/---

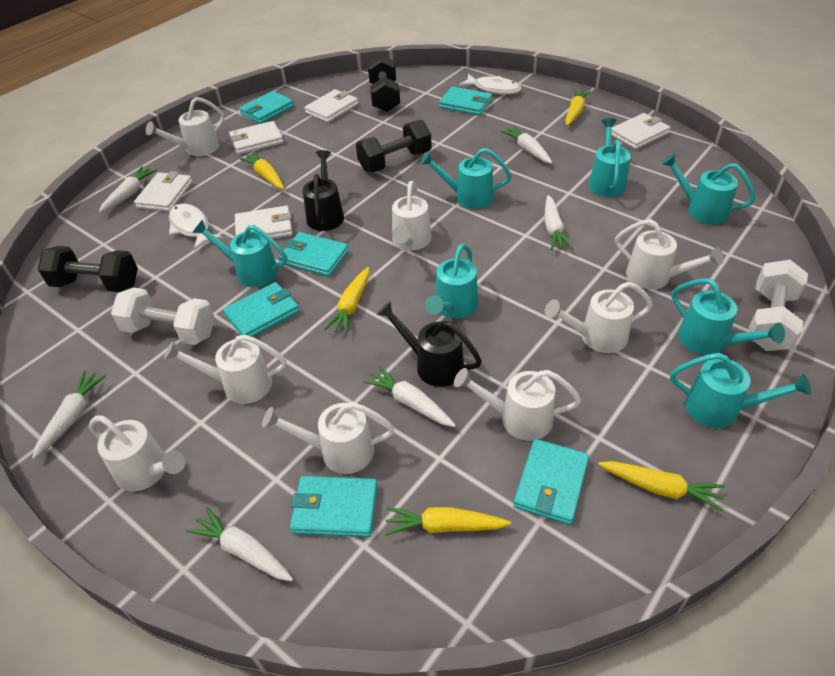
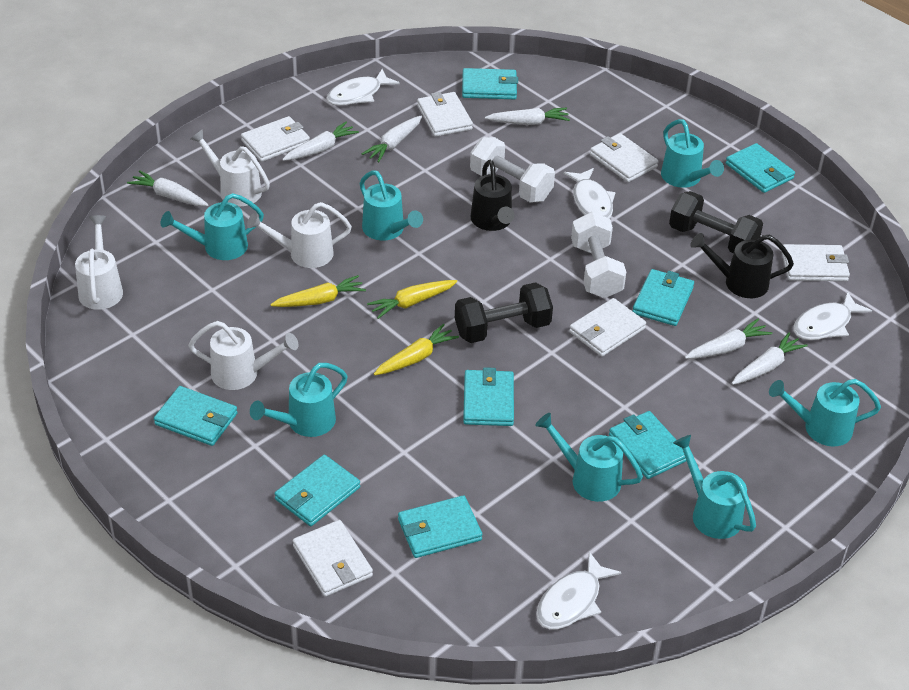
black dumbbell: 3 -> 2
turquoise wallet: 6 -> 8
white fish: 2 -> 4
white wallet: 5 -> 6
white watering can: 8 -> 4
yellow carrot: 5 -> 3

\---

▶ Exercise goal: What lines in the entries contain "wallet"? Report each one by copying it.

▶ Task solution:
turquoise wallet: 6 -> 8
white wallet: 5 -> 6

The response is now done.